Provided data:
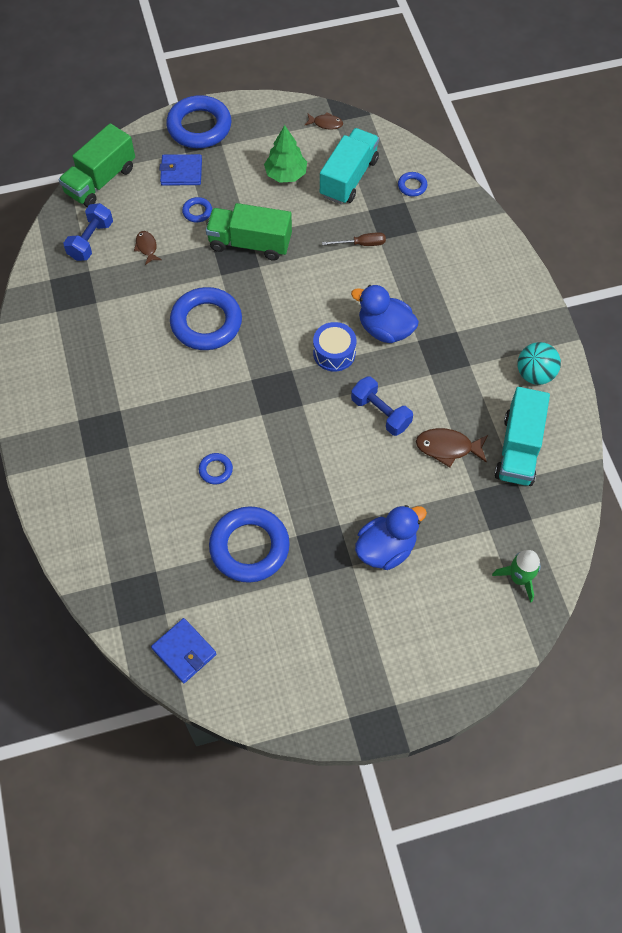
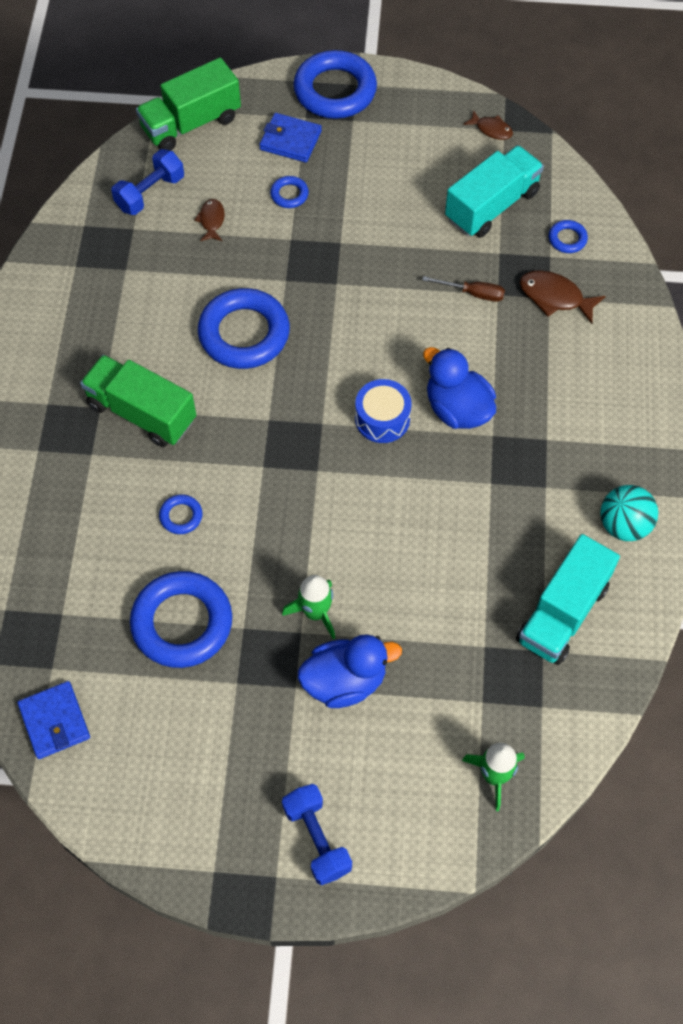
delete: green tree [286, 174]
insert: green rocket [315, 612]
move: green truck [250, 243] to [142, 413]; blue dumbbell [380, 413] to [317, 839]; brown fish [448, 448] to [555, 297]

What the exercise asks: Although the material contains pictures, only the lines are to be written out, exactly as they stand.

Result of this task:
delete: green tree [286, 174]
insert: green rocket [315, 612]
move: green truck [250, 243] to [142, 413]; blue dumbbell [380, 413] to [317, 839]; brown fish [448, 448] to [555, 297]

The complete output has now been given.